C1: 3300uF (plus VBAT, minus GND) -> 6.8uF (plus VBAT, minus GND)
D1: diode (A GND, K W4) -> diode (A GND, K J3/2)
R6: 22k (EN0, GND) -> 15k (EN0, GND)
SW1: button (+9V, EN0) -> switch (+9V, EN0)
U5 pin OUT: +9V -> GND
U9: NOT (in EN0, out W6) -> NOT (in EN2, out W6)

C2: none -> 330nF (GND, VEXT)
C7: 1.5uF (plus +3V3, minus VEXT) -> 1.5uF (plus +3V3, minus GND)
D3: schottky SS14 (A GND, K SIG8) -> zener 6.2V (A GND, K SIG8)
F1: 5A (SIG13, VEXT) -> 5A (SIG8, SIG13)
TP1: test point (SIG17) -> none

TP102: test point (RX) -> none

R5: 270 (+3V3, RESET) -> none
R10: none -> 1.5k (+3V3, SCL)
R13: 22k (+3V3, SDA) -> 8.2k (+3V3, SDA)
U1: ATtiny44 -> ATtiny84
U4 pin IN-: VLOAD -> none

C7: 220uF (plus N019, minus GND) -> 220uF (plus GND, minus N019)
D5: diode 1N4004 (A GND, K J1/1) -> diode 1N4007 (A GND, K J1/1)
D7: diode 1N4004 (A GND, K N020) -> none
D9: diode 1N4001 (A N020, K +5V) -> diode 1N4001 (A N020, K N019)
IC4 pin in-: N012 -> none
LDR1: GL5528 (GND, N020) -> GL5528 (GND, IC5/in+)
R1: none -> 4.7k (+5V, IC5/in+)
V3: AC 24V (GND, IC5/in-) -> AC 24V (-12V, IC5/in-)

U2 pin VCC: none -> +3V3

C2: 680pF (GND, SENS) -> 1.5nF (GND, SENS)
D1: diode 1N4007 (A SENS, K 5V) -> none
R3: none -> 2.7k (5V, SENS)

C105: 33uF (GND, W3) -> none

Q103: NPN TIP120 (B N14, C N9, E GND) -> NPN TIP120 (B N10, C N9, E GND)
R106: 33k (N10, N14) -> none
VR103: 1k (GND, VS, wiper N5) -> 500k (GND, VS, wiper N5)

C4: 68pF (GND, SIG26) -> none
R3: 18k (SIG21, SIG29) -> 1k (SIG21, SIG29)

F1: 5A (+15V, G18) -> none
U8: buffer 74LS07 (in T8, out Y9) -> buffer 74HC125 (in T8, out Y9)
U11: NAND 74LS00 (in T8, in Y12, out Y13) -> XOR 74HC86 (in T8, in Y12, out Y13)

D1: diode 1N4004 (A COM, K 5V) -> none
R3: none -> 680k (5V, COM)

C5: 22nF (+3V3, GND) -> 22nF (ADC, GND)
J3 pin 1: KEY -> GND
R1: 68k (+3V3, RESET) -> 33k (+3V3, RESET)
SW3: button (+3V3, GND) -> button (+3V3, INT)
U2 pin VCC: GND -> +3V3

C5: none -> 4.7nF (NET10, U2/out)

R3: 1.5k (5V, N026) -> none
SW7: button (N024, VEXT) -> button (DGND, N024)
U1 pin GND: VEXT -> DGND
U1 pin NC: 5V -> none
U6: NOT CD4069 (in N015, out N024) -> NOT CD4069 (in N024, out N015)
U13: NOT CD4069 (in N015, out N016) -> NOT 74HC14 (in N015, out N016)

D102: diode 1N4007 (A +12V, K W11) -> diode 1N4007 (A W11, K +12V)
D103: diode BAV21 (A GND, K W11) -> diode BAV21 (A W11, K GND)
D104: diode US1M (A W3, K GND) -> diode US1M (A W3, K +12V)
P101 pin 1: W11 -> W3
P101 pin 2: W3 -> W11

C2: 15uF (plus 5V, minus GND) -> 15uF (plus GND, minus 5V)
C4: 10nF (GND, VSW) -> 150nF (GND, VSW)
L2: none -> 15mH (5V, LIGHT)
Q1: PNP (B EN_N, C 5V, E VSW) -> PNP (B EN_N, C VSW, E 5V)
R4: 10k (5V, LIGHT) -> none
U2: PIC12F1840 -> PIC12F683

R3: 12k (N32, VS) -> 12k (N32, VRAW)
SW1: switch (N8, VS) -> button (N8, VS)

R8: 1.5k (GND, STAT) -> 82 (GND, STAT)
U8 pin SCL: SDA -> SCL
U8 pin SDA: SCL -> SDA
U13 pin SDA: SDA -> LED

++++

Which lines above run from the one containing "VR103: 1k (GND, VS, wiper" down to the one containing "U11: NAND 74LS00"? Repeat exactly those, both ends included, and nothing else.

• YOUR RESPONSE:
VR103: 1k (GND, VS, wiper N5) -> 500k (GND, VS, wiper N5)

C4: 68pF (GND, SIG26) -> none
R3: 18k (SIG21, SIG29) -> 1k (SIG21, SIG29)

F1: 5A (+15V, G18) -> none
U8: buffer 74LS07 (in T8, out Y9) -> buffer 74HC125 (in T8, out Y9)
U11: NAND 74LS00 (in T8, in Y12, out Y13) -> XOR 74HC86 (in T8, in Y12, out Y13)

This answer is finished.